Start of DATA LISTING
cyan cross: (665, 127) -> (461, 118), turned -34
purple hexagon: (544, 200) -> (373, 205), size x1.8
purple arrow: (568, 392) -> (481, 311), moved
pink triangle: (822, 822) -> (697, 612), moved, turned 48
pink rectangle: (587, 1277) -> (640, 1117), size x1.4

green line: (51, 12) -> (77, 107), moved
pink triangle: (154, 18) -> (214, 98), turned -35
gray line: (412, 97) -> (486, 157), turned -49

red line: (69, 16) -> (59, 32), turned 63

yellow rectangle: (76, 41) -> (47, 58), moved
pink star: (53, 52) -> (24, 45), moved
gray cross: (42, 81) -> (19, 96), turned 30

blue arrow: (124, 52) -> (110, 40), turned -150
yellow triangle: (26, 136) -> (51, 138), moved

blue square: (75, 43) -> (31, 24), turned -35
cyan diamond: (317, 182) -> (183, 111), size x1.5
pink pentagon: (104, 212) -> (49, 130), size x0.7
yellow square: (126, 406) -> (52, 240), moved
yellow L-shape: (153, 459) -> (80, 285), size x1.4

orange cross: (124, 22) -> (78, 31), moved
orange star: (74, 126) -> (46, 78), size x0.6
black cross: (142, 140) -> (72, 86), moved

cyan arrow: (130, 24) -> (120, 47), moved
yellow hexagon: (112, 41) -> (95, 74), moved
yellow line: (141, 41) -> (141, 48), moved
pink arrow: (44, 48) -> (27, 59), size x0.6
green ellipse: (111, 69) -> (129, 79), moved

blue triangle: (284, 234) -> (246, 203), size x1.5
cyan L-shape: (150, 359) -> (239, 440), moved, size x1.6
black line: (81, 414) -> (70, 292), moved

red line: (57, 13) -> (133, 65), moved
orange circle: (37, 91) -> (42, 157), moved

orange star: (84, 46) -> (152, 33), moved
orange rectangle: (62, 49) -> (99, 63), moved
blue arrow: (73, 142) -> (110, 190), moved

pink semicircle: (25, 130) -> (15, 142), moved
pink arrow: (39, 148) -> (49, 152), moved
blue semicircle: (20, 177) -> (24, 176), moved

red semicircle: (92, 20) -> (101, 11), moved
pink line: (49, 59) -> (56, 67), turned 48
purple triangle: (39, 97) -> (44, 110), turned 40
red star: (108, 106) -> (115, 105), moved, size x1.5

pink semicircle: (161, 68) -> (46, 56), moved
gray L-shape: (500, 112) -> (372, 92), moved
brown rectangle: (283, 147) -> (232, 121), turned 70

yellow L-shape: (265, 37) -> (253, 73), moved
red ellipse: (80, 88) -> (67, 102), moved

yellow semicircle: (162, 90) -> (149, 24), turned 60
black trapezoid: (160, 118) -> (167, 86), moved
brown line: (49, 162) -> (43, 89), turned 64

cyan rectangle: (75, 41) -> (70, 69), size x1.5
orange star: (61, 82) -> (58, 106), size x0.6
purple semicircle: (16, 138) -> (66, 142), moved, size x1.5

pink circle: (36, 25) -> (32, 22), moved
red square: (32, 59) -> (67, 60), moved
End of DATA LISTING
Reproduce all of the records exactly.

cyan cross: (665, 127) -> (461, 118), turned -34
purple hexagon: (544, 200) -> (373, 205), size x1.8
purple arrow: (568, 392) -> (481, 311), moved
pink triangle: (822, 822) -> (697, 612), moved, turned 48
pink rectangle: (587, 1277) -> (640, 1117), size x1.4

green line: (51, 12) -> (77, 107), moved
pink triangle: (154, 18) -> (214, 98), turned -35
gray line: (412, 97) -> (486, 157), turned -49

red line: (69, 16) -> (59, 32), turned 63

yellow rectangle: (76, 41) -> (47, 58), moved
pink star: (53, 52) -> (24, 45), moved
gray cross: (42, 81) -> (19, 96), turned 30

blue arrow: (124, 52) -> (110, 40), turned -150
yellow triangle: (26, 136) -> (51, 138), moved

blue square: (75, 43) -> (31, 24), turned -35
cyan diamond: (317, 182) -> (183, 111), size x1.5
pink pentagon: (104, 212) -> (49, 130), size x0.7
yellow square: (126, 406) -> (52, 240), moved
yellow L-shape: (153, 459) -> (80, 285), size x1.4

orange cross: (124, 22) -> (78, 31), moved
orange star: (74, 126) -> (46, 78), size x0.6
black cross: (142, 140) -> (72, 86), moved

cyan arrow: (130, 24) -> (120, 47), moved
yellow hexagon: (112, 41) -> (95, 74), moved
yellow line: (141, 41) -> (141, 48), moved
pink arrow: (44, 48) -> (27, 59), size x0.6
green ellipse: (111, 69) -> (129, 79), moved

blue triangle: (284, 234) -> (246, 203), size x1.5
cyan L-shape: (150, 359) -> (239, 440), moved, size x1.6
black line: (81, 414) -> (70, 292), moved

red line: (57, 13) -> (133, 65), moved
orange circle: (37, 91) -> (42, 157), moved

orange star: (84, 46) -> (152, 33), moved
orange rectangle: (62, 49) -> (99, 63), moved
blue arrow: (73, 142) -> (110, 190), moved

pink semicircle: (25, 130) -> (15, 142), moved
pink arrow: (39, 148) -> (49, 152), moved
blue semicircle: (20, 177) -> (24, 176), moved

red semicircle: (92, 20) -> (101, 11), moved
pink line: (49, 59) -> (56, 67), turned 48
purple triangle: (39, 97) -> (44, 110), turned 40
red star: (108, 106) -> (115, 105), moved, size x1.5

pink semicircle: (161, 68) -> (46, 56), moved
gray L-shape: (500, 112) -> (372, 92), moved
brown rectangle: (283, 147) -> (232, 121), turned 70

yellow L-shape: (265, 37) -> (253, 73), moved
red ellipse: (80, 88) -> (67, 102), moved

yellow semicircle: (162, 90) -> (149, 24), turned 60
black trapezoid: (160, 118) -> (167, 86), moved
brown line: (49, 162) -> (43, 89), turned 64

cyan rectangle: (75, 41) -> (70, 69), size x1.5
orange star: (61, 82) -> (58, 106), size x0.6
purple semicircle: (16, 138) -> (66, 142), moved, size x1.5

pink circle: (36, 25) -> (32, 22), moved
red square: (32, 59) -> (67, 60), moved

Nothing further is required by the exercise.